* **Action item**:
Only the lines below from the one containing "cabin.xlsx: [468,295,487,319] ->" through the one containing "Tergen: [361,220,390,249] ->" belong in the answer, set down exactly, with the pictures left out.

(Exercise materials)

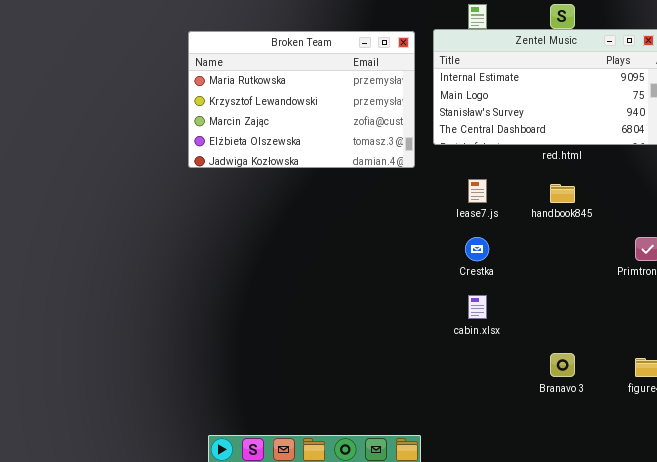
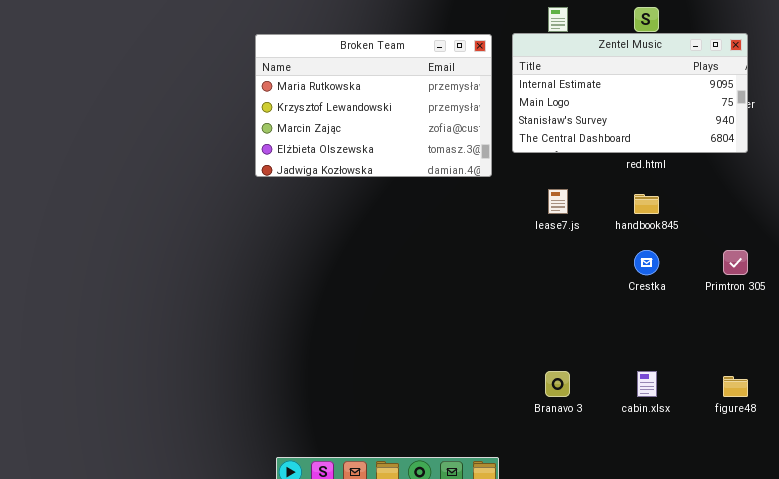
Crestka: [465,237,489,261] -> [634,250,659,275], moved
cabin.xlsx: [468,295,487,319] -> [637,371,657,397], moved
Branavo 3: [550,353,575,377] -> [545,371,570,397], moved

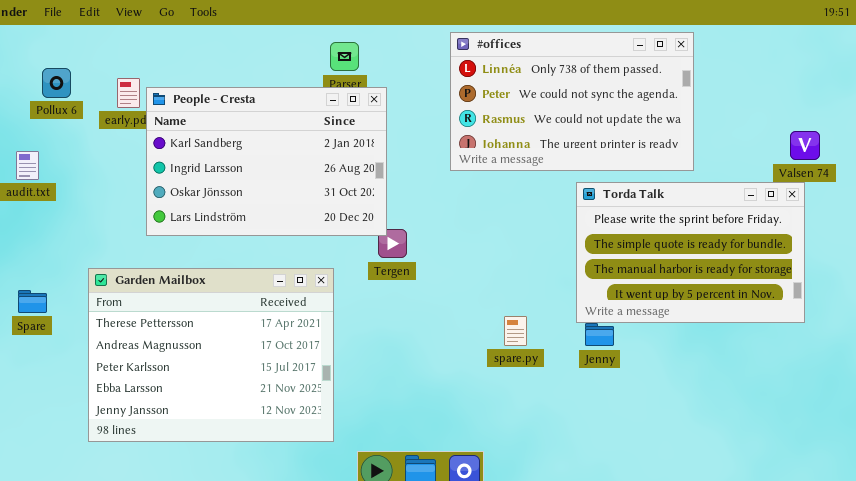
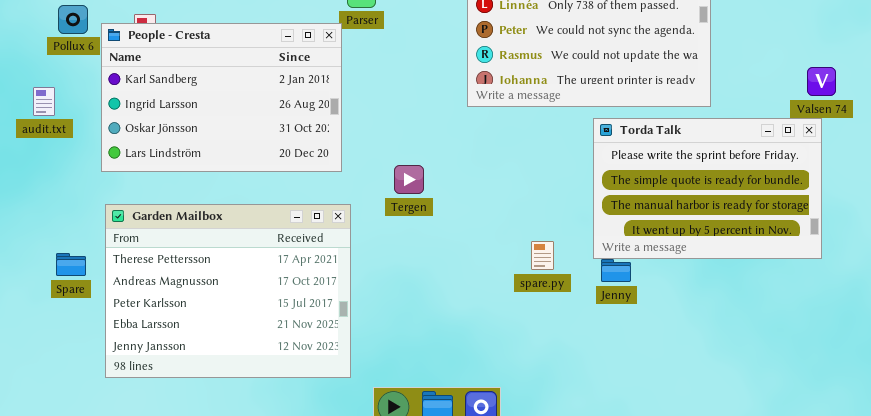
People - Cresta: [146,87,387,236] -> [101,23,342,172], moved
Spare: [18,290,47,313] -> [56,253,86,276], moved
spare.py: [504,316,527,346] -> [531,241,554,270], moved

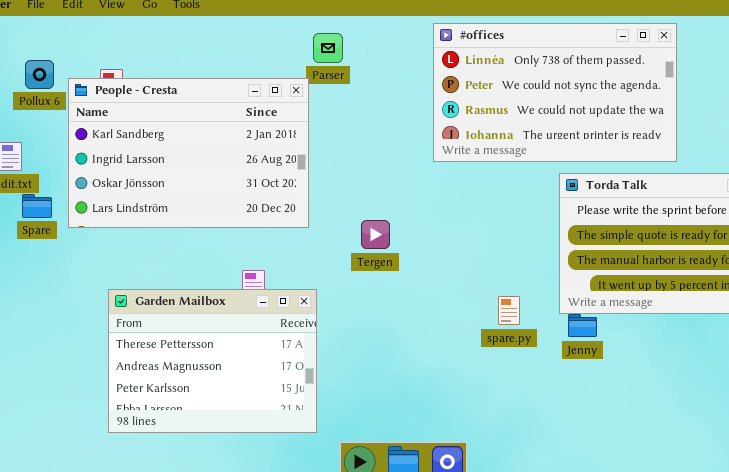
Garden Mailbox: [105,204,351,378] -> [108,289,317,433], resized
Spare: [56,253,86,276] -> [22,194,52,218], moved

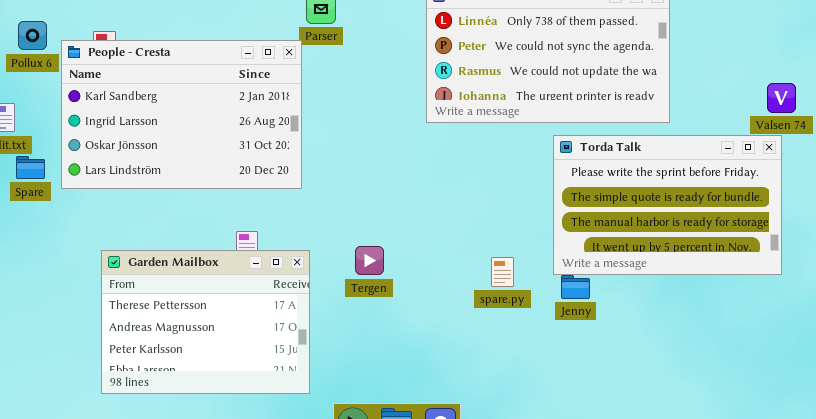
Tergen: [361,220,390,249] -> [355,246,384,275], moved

(End Exercise materials)
(Exercise materials)

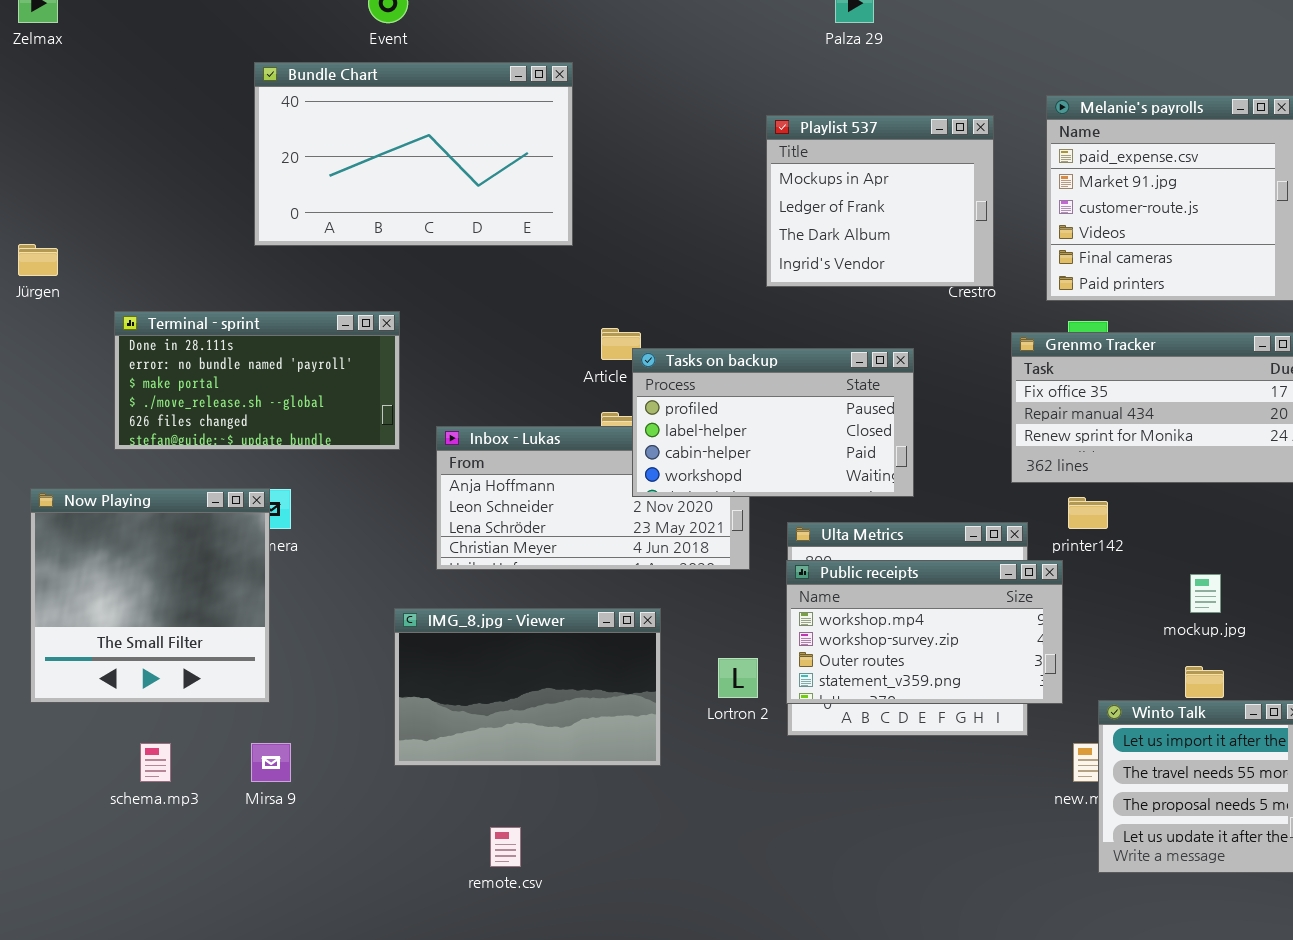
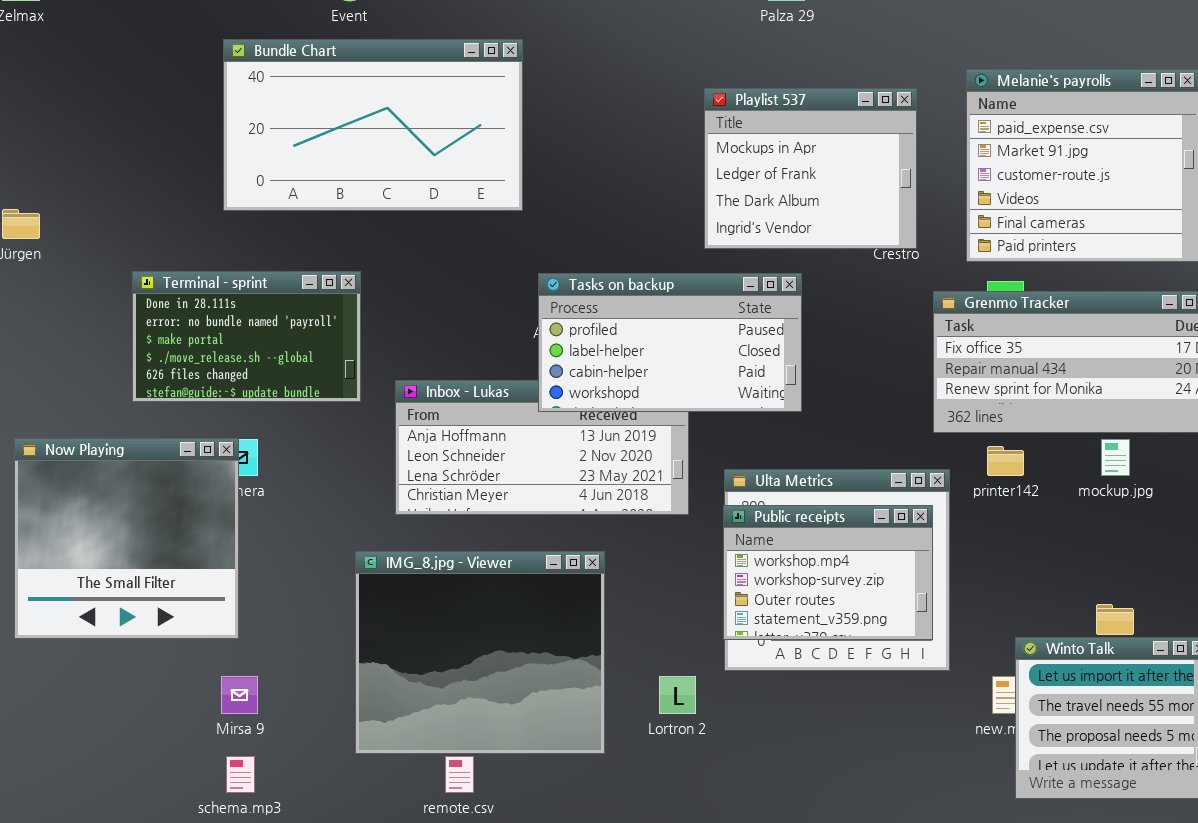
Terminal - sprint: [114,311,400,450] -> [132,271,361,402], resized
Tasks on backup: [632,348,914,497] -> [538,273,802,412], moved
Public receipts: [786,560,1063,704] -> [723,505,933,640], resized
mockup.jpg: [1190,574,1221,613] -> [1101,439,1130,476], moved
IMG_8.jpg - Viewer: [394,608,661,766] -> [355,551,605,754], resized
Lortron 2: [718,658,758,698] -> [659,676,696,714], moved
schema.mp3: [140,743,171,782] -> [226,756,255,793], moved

(End Exercise materials)

* **Answer box**:
cabin.xlsx: [468,295,487,319] -> [637,371,657,397], moved
Branavo 3: [550,353,575,377] -> [545,371,570,397], moved

People - Cresta: [146,87,387,236] -> [101,23,342,172], moved
Spare: [18,290,47,313] -> [56,253,86,276], moved
spare.py: [504,316,527,346] -> [531,241,554,270], moved

Garden Mailbox: [105,204,351,378] -> [108,289,317,433], resized
Spare: [56,253,86,276] -> [22,194,52,218], moved

Tergen: [361,220,390,249] -> [355,246,384,275], moved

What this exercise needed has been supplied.